====== Given data

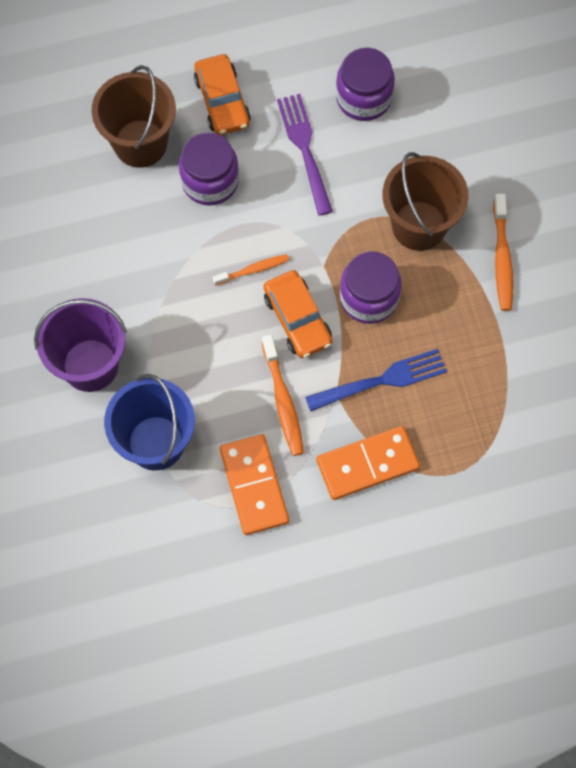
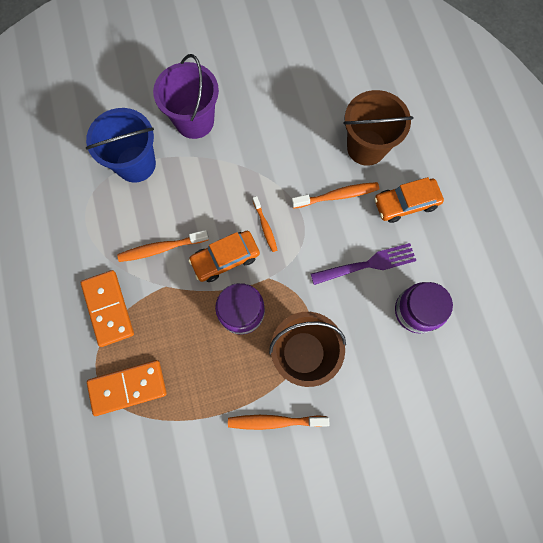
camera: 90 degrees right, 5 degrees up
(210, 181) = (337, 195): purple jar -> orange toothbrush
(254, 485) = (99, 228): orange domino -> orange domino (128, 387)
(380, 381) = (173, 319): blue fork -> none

============
====== Given data

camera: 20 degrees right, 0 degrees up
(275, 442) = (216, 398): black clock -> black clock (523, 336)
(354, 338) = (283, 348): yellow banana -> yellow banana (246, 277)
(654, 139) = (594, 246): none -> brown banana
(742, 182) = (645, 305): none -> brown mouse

============

*Activity*:
Please give back exactly the lines of this listing beginning at the line with "(354, 338) = (283, 348): yellow" and ending with the line with "(742, 182) = (645, 305): none -> brown mouse", both included, and nothing else.

*Exercise result*:
(354, 338) = (283, 348): yellow banana -> yellow banana (246, 277)
(654, 139) = (594, 246): none -> brown banana
(742, 182) = (645, 305): none -> brown mouse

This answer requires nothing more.